## WORK TASK
Set the pictures aside and return each record below precisely as written.

## PROVIDED INFORMATION
- - -

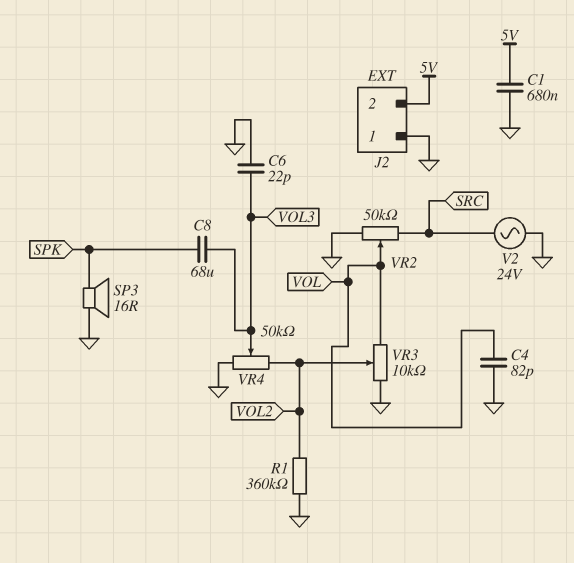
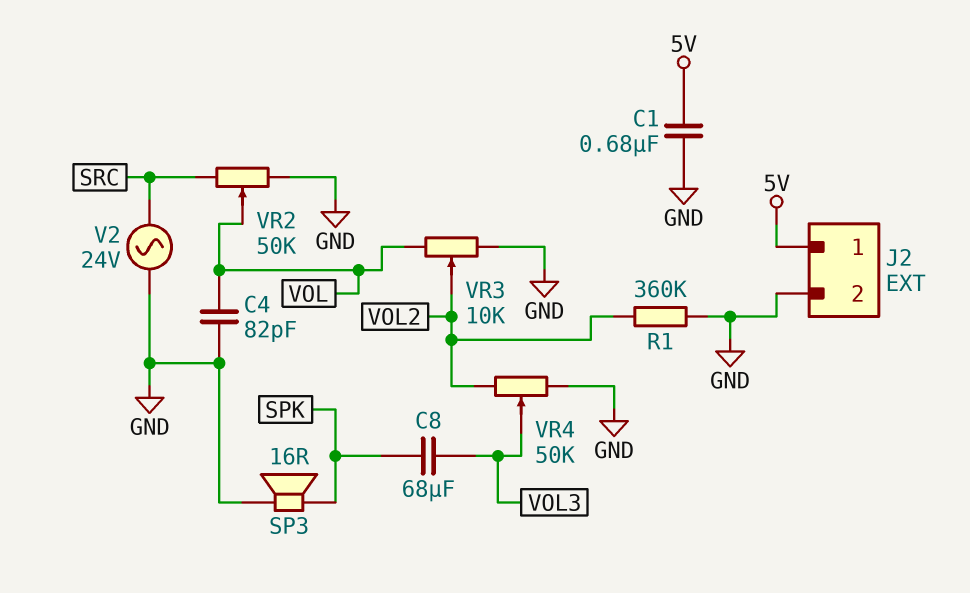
C6: 22pF (GND, VOL3) -> none
J2 pin 1: GND -> 5V
J2 pin 2: 5V -> GND

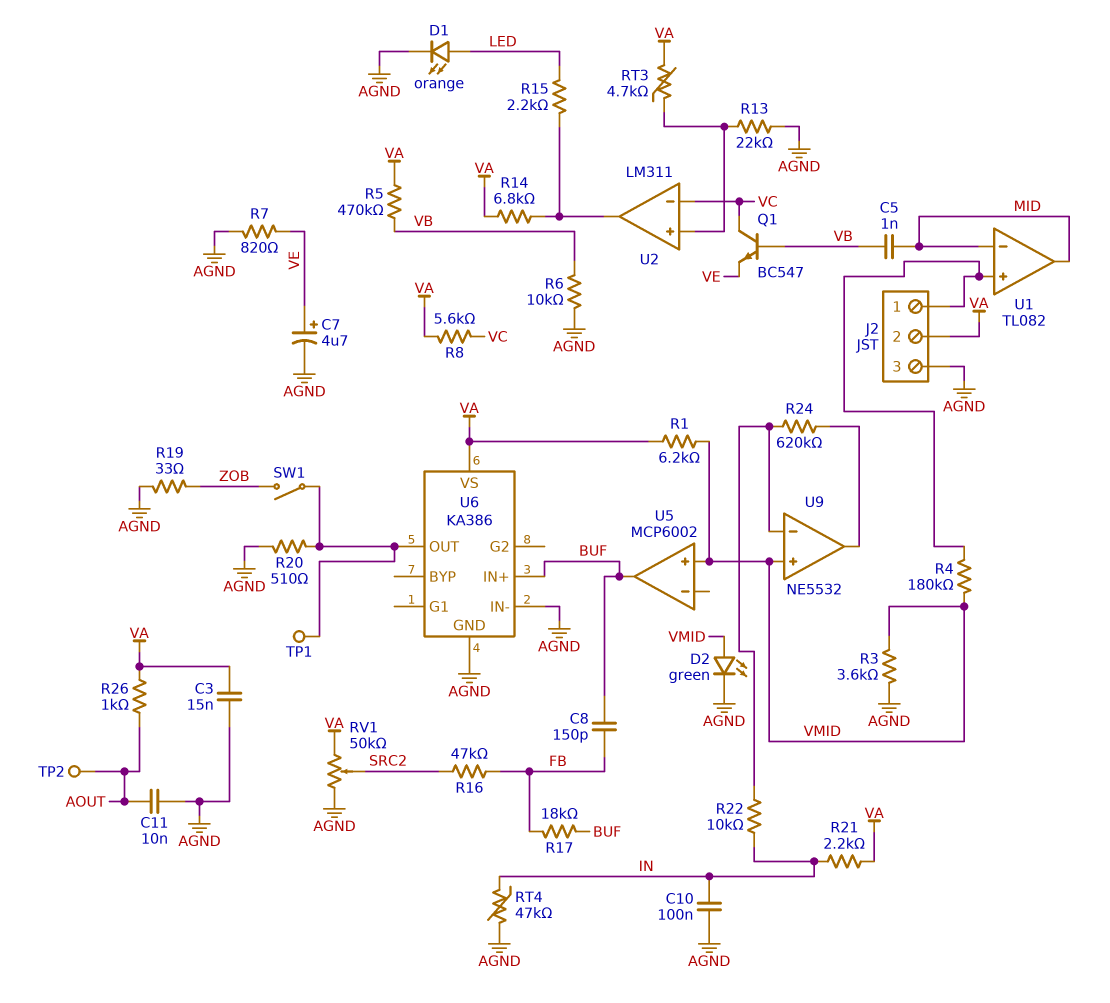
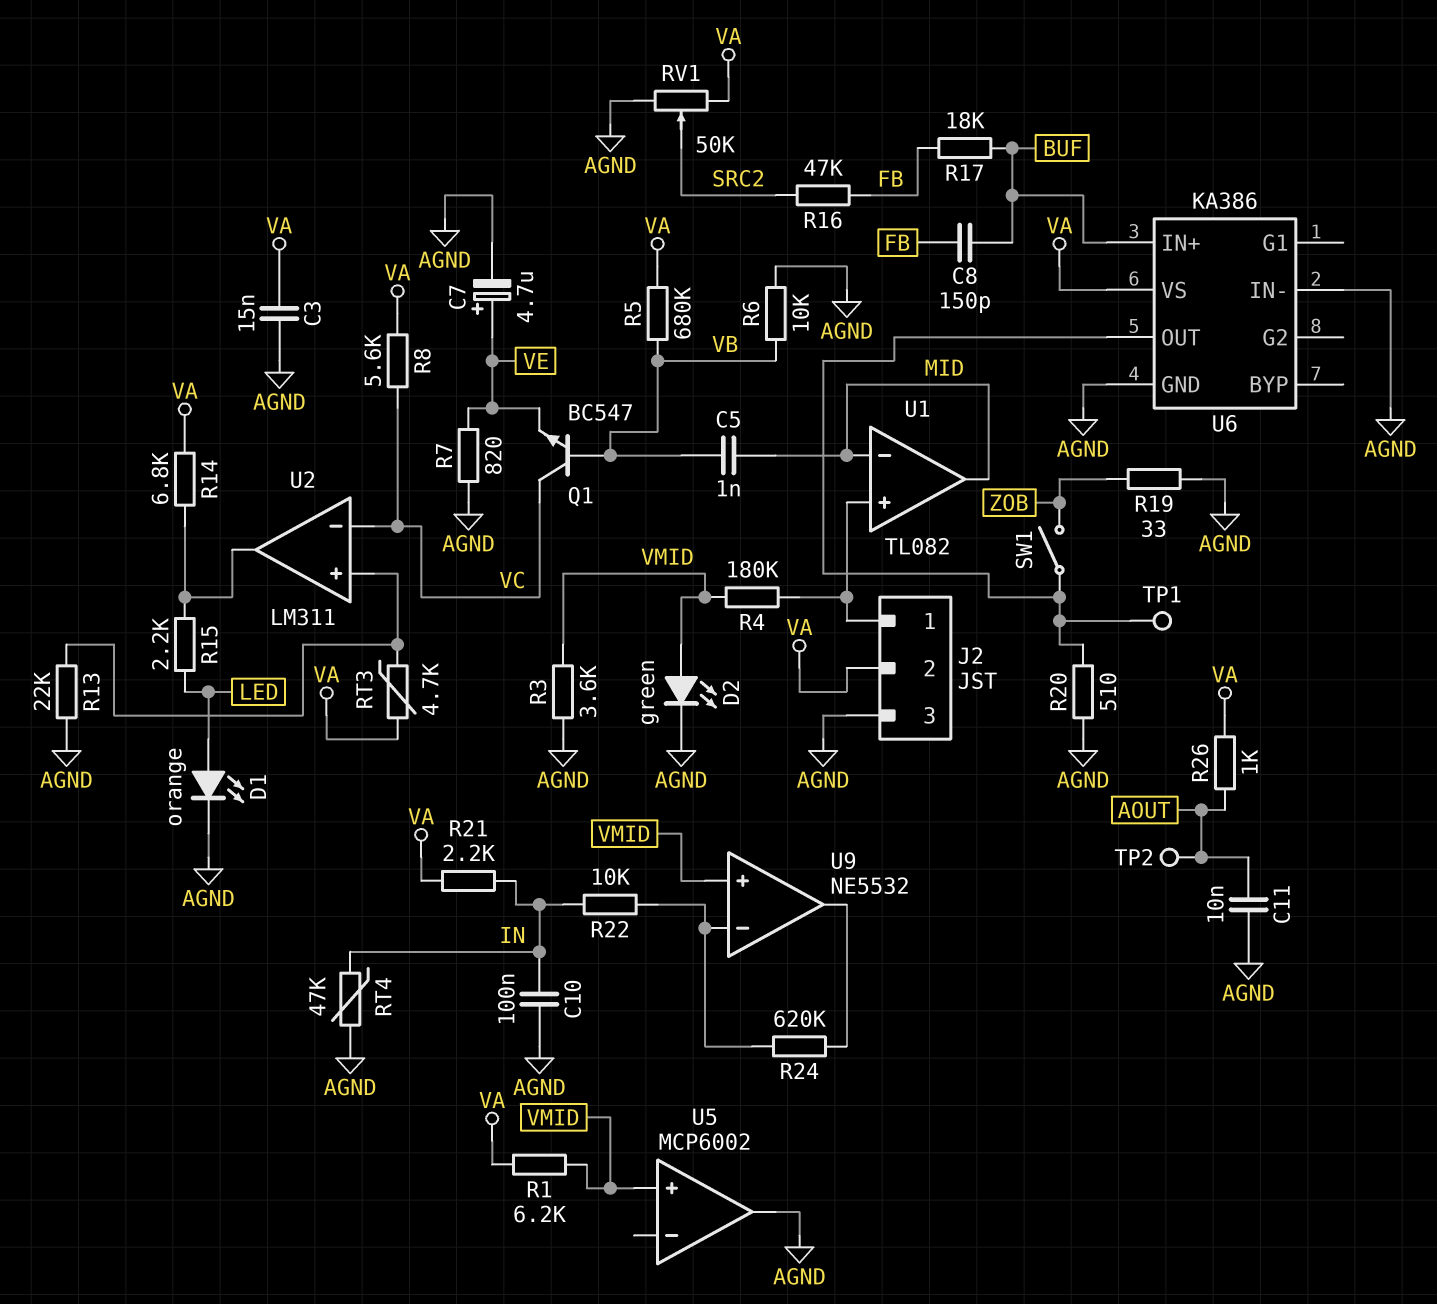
R5: 470k (VA, VB) -> 680k (VA, VB)
U5 pin out: BUF -> AGND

- - -

## EXPECTED ANSWER
C6: 22pF (GND, VOL3) -> none
J2 pin 1: GND -> 5V
J2 pin 2: 5V -> GND

R5: 470k (VA, VB) -> 680k (VA, VB)
U5 pin out: BUF -> AGND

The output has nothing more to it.